THE PROBLEM:
Starting at the first line of the entries below, please return exactly each line up to and including the one with "(277, 516) = (205, 391): pink"; pictures stay out.

□ □ □ □ □

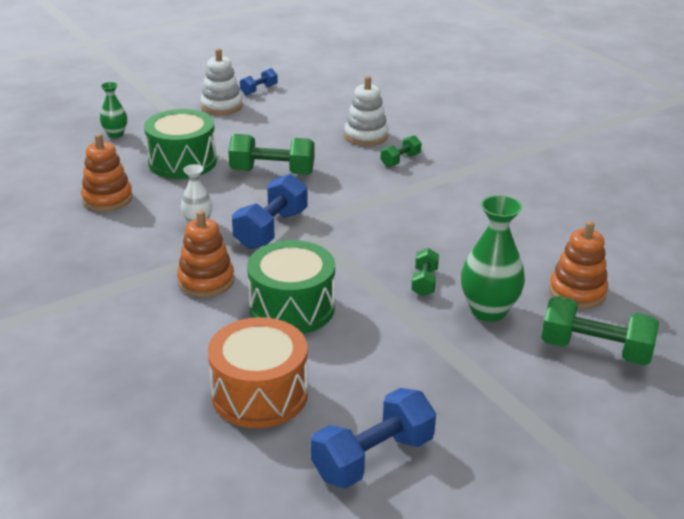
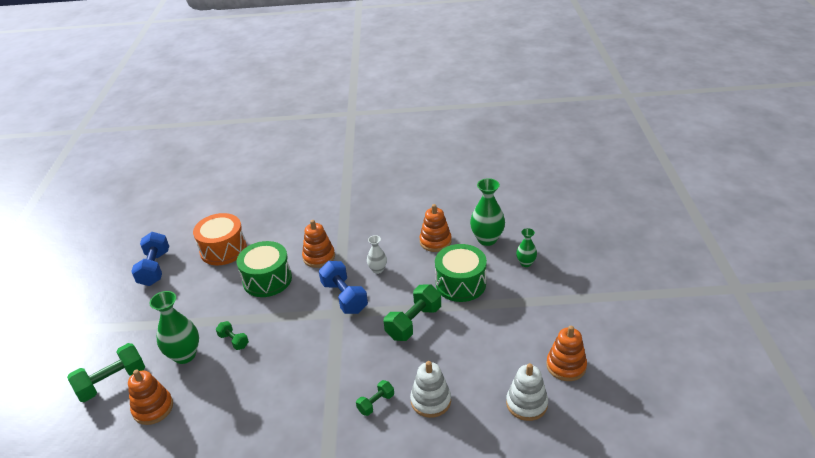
camera: 125 degrees right, 5 degrees up
(81, 166) = (487, 239): none -> green vase
(222, 106) = (543, 331): white stacking toy -> white stacking toy (526, 404)
(259, 90) = (566, 366): blue dumbbell -> orange stacking toy
(400, 160) = (376, 403): green dumbbell -> green dumbbell turned 60 degrees clockwise

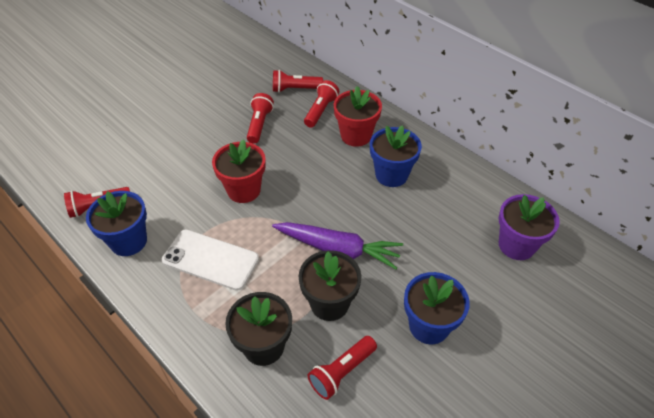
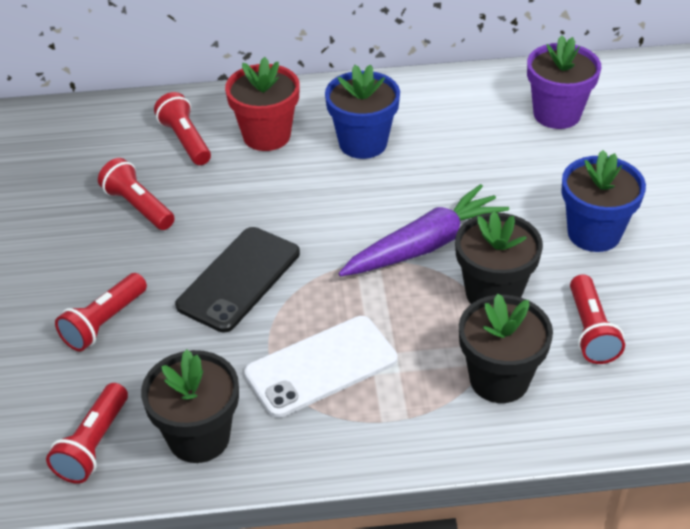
camera: 50 degrees left, 5 degrees down
(128, 241) = (199, 437): blue flower pot -> black flower pot
(244, 190) = (239, 279): red flower pot -> black phone
(295, 89) = (115, 141): red flashlight -> red flashlight (104, 323)

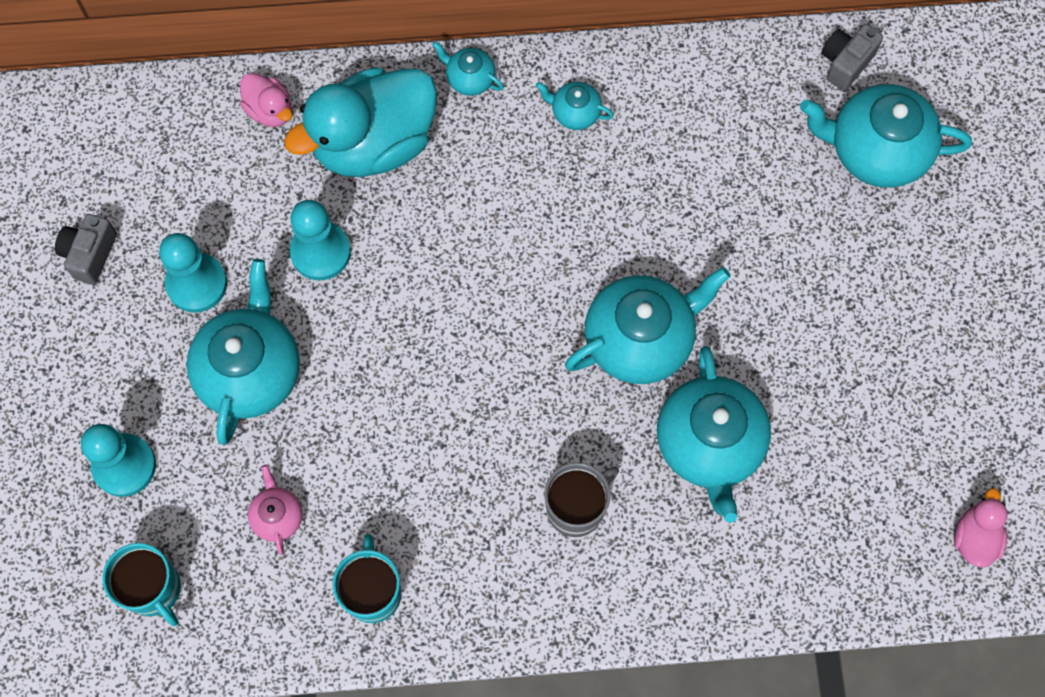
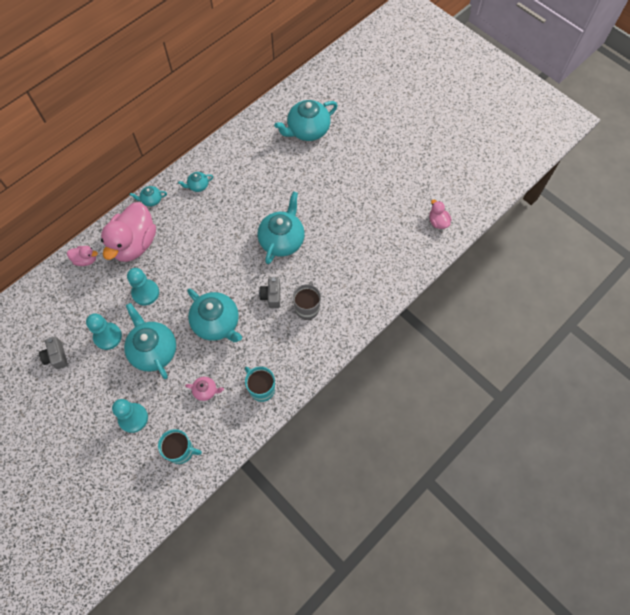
camera: 40 degrees left, 5 degrees down
(277, 516) = (205, 391): pink teapot -> pink teapot turned 150 degrees clockwise
(374, 143) = (134, 244): turquoise duck -> pink duck
(709, 444) = (333, 256): turquoise teapot -> turquoise teapot (217, 323)
(845, 63) = (275, 111): grey camera -> grey camera (271, 296)

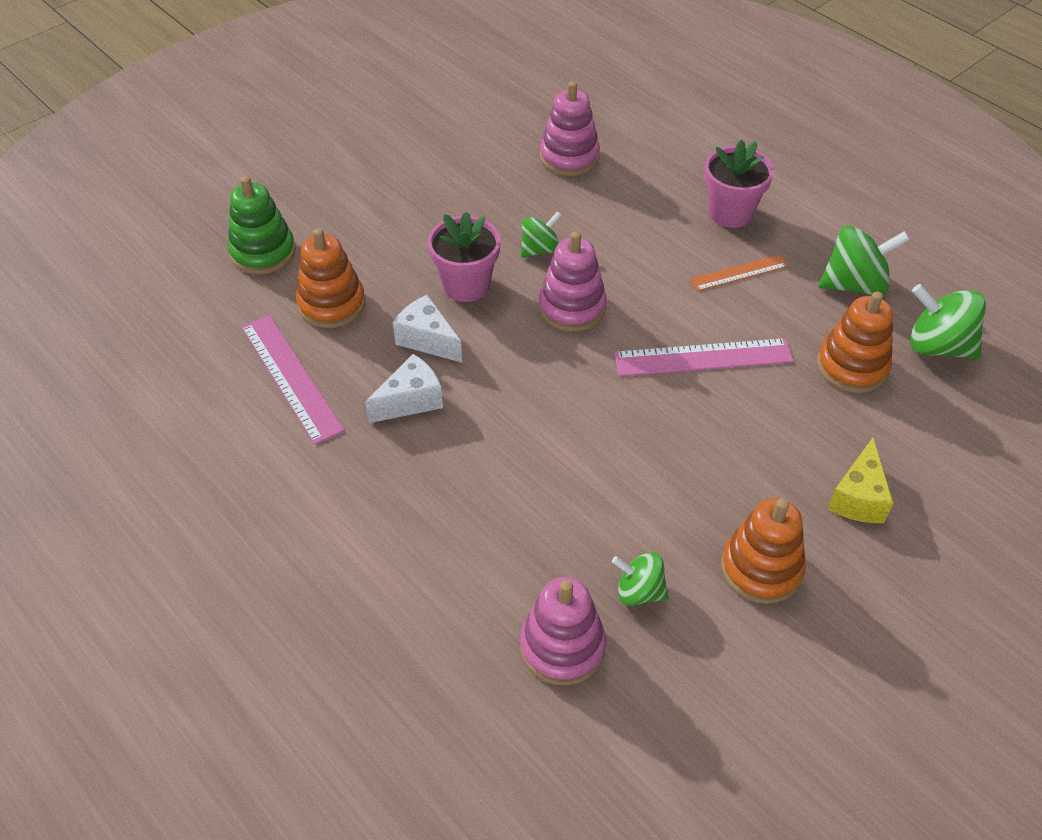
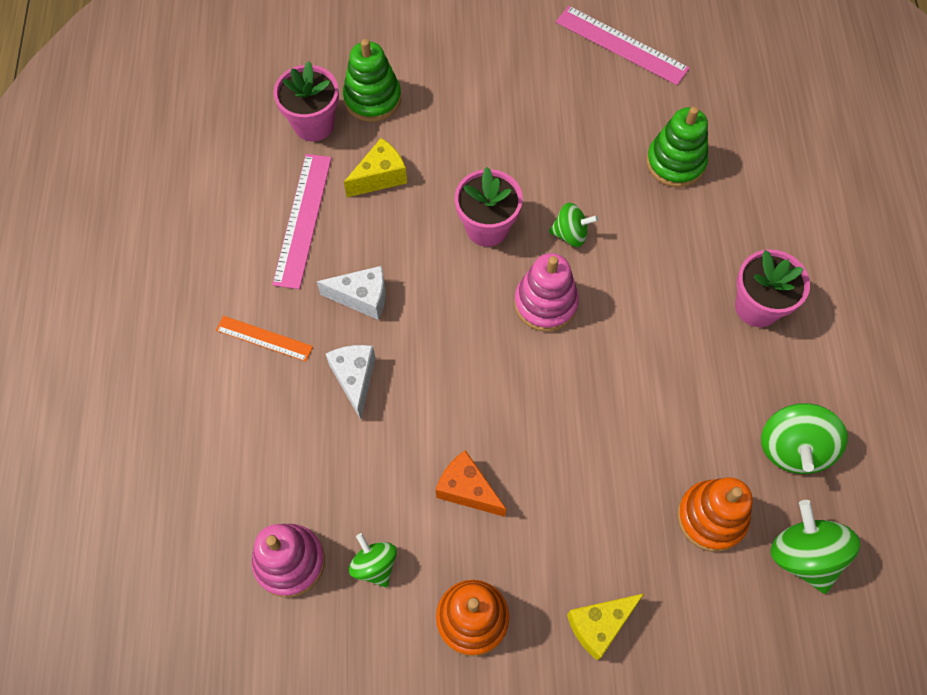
camera: 40 degrees right, 15 degrees up
(225, 301) = (313, 124): none -> pink flower pot
(331, 304) = (380, 177): orange stacking toy -> yellow cheese
(427, 340) = (418, 255): white cheese -> white cheese (355, 379)
(569, 157) = (675, 163): pink stacking toy -> green stacking toy
(654, 479) = (467, 490): none -> orange cheese
(703, 357) = (601, 420): pink ruler -> pink ruler (621, 45)
(739, 273) = (706, 367): orange ruler -> orange ruler (264, 338)
(854, 284) = (793, 448): green spinning top -> green spinning top turned 75 degrees clockwise

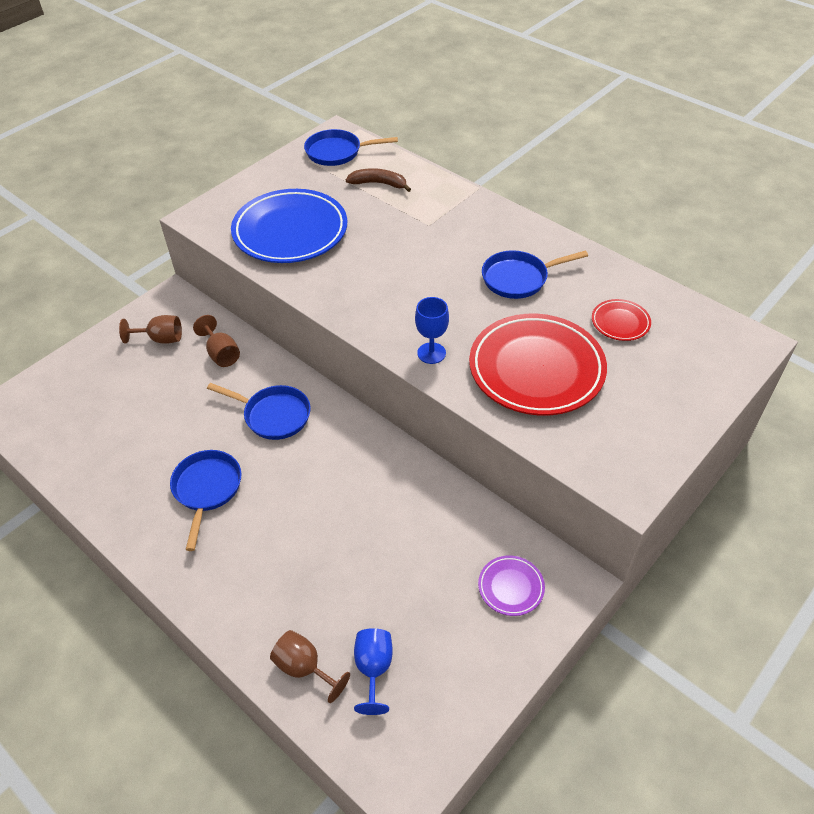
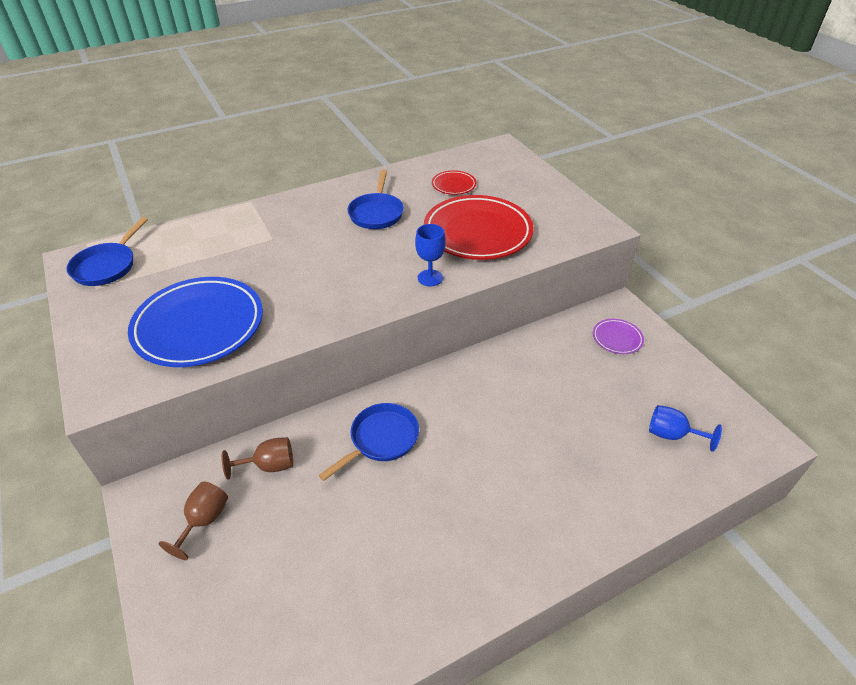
camera: 70 degrees left, 5 degrees down
(207, 489) = (449, 516): blue pan -> none
(304, 668) = (664, 480): brown goblet -> none
(379, 184) = (186, 252): brown banana -> none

□ □ □ □ □

PROBLEM SOLUTION:
camera: 125 degrees right, 5 degrees up
(81, 166) = (487, 239): none -> green vase
(222, 106) = (543, 331): white stacking toy -> white stacking toy (526, 404)
(259, 90) = (566, 366): blue dumbbell -> orange stacking toy
(400, 160) = (376, 403): green dumbbell -> green dumbbell turned 60 degrees clockwise

camera: 50 degrees left, 5 degrees down
(128, 241) = (199, 437): blue flower pot -> black flower pot
(244, 190) = (239, 279): red flower pot -> black phone
(295, 89) = (115, 141): red flashlight -> red flashlight (104, 323)

camera: 40 degrees left, 5 degrees down
(277, 516) = (205, 391): pink teapot -> pink teapot turned 150 degrees clockwise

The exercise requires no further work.